_About this exercise_: Take the entries below and print, exactly, the stretch from the line containing "GPS pin RX: A3 -> D5" through the line containing "LED3 pin SIG: 10 -> 6", both included.

_Data for review_:
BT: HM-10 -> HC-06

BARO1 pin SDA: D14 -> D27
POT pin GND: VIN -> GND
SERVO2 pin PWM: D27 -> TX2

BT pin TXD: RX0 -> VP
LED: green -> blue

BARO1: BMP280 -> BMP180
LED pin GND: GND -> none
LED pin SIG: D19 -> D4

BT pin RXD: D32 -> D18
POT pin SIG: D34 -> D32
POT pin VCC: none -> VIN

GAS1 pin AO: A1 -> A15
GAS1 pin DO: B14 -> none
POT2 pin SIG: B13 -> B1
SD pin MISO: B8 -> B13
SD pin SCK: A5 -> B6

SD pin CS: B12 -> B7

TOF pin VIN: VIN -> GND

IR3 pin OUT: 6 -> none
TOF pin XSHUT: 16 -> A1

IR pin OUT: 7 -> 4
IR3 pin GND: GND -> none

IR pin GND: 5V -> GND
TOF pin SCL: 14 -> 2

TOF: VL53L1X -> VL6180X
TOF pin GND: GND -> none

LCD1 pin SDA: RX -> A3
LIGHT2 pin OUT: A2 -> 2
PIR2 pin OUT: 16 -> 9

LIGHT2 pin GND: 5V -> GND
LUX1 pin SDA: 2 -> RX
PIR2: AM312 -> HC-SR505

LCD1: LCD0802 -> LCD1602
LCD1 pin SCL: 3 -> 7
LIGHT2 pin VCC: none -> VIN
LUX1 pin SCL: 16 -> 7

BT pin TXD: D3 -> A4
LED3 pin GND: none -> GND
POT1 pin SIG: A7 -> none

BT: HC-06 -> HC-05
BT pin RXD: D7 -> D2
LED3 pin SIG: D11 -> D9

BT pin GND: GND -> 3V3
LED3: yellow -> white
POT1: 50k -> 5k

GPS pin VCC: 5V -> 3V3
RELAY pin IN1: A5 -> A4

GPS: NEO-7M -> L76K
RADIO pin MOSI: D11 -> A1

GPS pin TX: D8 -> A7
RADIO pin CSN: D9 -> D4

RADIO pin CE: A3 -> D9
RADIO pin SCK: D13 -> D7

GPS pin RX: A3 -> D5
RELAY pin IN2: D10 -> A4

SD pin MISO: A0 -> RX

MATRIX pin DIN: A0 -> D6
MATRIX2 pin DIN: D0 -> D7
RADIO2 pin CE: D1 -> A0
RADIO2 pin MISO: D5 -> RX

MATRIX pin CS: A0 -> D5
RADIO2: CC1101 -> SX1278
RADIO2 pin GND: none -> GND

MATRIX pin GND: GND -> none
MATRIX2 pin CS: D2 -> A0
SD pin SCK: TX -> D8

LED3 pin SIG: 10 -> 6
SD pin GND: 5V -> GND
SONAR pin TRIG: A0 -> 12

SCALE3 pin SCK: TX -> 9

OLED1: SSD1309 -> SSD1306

_Written response_:
GPS pin RX: A3 -> D5
RELAY pin IN2: D10 -> A4

SD pin MISO: A0 -> RX

MATRIX pin DIN: A0 -> D6
MATRIX2 pin DIN: D0 -> D7
RADIO2 pin CE: D1 -> A0
RADIO2 pin MISO: D5 -> RX

MATRIX pin CS: A0 -> D5
RADIO2: CC1101 -> SX1278
RADIO2 pin GND: none -> GND

MATRIX pin GND: GND -> none
MATRIX2 pin CS: D2 -> A0
SD pin SCK: TX -> D8

LED3 pin SIG: 10 -> 6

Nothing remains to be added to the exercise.